§ **What you should do**
Would you please return the lines of the entries below starting at the line that has "red round brick L8:M9" and ending at the line that has "none -> white brick M4:M7 level 1", both included, exactly as they are?

§ **Data to use**
* * * * * * * * *
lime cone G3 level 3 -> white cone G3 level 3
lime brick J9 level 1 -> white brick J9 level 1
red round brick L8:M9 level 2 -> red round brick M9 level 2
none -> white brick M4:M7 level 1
* * * * * * * * *
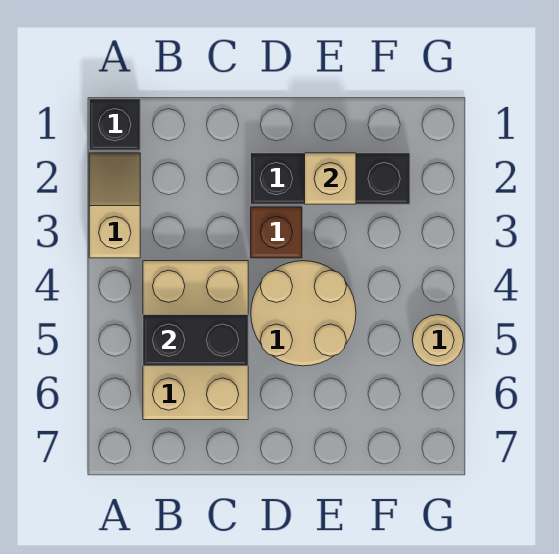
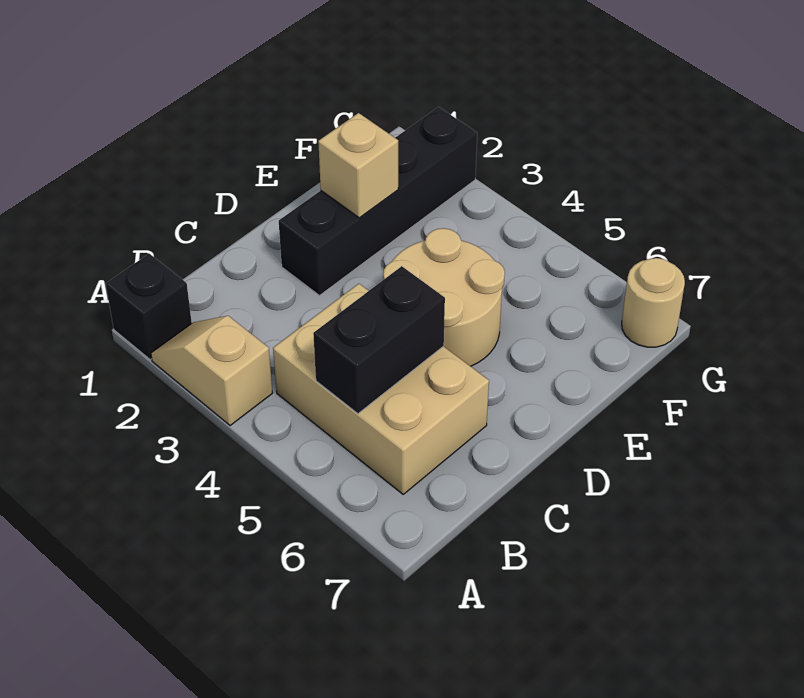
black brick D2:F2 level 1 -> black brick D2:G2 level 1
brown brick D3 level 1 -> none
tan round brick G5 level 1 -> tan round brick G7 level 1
* * * * * * * * *
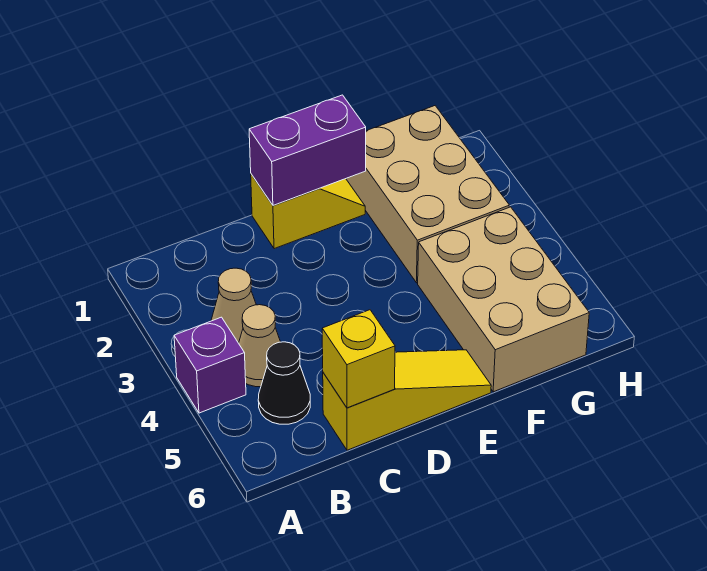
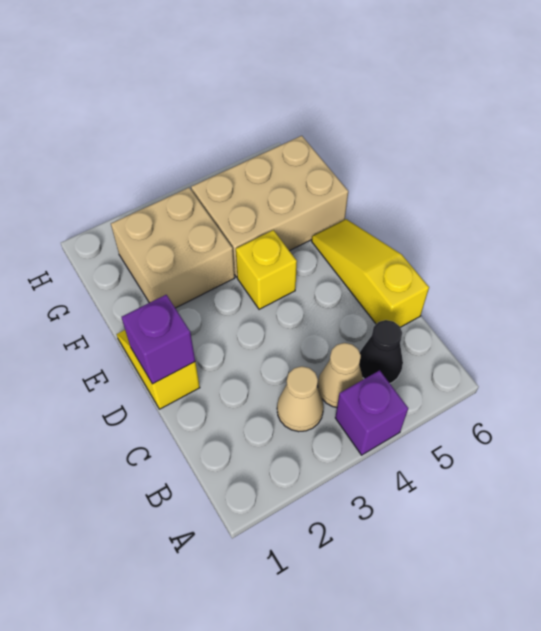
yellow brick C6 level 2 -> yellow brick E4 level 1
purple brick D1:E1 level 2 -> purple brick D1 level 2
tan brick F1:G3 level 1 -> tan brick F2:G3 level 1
* * * * * * * * *
§ **Result**
red round brick L8:M9 level 2 -> red round brick M9 level 2
none -> white brick M4:M7 level 1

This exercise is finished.